# [Exercise directions]
Go to the line in the entries below that holds "camera: 45 degrees left, 10 degrees up" and repeat exactly from there through the line that holds "(707, 173) = (875, 332): yellow", inclusive.

========================

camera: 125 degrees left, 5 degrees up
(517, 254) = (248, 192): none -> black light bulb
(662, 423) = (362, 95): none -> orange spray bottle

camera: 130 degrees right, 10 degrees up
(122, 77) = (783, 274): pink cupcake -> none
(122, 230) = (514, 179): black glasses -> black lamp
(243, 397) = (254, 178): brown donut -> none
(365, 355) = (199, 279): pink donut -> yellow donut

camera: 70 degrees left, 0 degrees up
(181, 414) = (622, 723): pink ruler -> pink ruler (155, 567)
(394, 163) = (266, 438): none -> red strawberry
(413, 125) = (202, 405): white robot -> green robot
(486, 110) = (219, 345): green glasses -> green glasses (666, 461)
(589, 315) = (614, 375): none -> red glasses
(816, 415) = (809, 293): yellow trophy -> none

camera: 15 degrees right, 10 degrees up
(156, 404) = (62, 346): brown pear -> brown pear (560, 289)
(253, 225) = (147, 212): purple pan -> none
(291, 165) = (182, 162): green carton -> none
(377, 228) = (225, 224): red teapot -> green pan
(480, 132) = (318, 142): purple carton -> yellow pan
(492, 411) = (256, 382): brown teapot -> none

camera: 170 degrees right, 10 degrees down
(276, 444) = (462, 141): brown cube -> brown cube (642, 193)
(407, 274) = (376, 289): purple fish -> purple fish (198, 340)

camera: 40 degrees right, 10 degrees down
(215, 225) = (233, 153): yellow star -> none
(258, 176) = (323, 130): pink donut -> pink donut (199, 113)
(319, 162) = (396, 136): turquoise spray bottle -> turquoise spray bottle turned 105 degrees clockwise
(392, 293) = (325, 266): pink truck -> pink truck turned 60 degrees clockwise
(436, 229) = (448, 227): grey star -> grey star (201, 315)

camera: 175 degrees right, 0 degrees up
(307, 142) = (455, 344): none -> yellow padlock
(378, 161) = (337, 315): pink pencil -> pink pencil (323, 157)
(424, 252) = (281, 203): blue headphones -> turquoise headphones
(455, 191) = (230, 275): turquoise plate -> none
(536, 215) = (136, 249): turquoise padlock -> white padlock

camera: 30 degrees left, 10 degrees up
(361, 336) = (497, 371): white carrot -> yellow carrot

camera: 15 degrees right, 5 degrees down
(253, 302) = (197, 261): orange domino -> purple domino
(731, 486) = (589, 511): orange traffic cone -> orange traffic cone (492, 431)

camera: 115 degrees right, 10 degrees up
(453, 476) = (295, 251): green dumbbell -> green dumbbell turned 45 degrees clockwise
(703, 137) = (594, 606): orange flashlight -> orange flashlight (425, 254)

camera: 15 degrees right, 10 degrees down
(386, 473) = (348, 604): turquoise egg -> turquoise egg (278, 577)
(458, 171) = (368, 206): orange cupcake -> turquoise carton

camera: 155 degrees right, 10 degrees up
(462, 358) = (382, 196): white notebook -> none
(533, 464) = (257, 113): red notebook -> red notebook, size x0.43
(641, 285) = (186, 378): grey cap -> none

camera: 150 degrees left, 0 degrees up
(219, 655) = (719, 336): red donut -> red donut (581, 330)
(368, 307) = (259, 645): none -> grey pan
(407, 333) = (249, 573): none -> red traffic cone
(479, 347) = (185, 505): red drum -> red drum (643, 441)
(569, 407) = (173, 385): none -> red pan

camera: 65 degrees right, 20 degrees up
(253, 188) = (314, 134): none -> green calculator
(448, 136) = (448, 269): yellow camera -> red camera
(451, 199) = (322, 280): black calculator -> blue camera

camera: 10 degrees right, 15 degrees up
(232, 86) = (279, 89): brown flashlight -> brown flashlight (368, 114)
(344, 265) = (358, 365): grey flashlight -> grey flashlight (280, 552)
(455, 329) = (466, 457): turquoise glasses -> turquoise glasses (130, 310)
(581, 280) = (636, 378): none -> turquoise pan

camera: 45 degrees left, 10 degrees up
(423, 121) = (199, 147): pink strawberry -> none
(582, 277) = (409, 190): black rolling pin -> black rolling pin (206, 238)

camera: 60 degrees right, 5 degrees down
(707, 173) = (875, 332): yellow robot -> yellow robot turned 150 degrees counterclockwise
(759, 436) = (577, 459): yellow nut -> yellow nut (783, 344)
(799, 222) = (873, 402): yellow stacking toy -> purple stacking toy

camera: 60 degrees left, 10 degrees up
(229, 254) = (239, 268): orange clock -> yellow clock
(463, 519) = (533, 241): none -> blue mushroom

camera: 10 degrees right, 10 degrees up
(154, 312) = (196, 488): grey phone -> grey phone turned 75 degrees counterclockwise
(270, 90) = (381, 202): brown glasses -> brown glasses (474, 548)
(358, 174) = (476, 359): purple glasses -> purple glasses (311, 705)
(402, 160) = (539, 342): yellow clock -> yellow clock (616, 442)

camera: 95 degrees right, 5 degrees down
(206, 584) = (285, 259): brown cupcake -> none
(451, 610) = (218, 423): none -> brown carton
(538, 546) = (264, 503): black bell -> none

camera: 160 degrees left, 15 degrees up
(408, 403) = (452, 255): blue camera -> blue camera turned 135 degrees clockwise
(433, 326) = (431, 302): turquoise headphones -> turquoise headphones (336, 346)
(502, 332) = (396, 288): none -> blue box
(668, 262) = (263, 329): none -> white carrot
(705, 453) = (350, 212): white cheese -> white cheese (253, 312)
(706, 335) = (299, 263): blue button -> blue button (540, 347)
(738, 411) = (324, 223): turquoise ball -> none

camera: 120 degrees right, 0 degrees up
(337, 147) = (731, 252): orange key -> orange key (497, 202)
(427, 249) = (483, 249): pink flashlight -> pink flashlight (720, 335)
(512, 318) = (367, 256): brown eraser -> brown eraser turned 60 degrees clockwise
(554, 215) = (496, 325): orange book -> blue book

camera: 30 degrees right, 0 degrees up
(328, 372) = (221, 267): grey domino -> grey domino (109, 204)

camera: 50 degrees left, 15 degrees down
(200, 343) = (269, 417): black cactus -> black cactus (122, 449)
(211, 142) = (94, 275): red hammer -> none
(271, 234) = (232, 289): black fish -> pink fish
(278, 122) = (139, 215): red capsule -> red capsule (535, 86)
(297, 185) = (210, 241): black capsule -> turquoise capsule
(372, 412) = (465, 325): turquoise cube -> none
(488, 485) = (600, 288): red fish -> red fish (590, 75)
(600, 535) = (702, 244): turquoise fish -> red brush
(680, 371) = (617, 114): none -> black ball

========================

# [Solution to the problem]
camera: 45 degrees left, 10 degrees up
(423, 121) = (199, 147): pink strawberry -> none
(582, 277) = (409, 190): black rolling pin -> black rolling pin (206, 238)

camera: 60 degrees right, 5 degrees down
(707, 173) = (875, 332): yellow robot -> yellow robot turned 150 degrees counterclockwise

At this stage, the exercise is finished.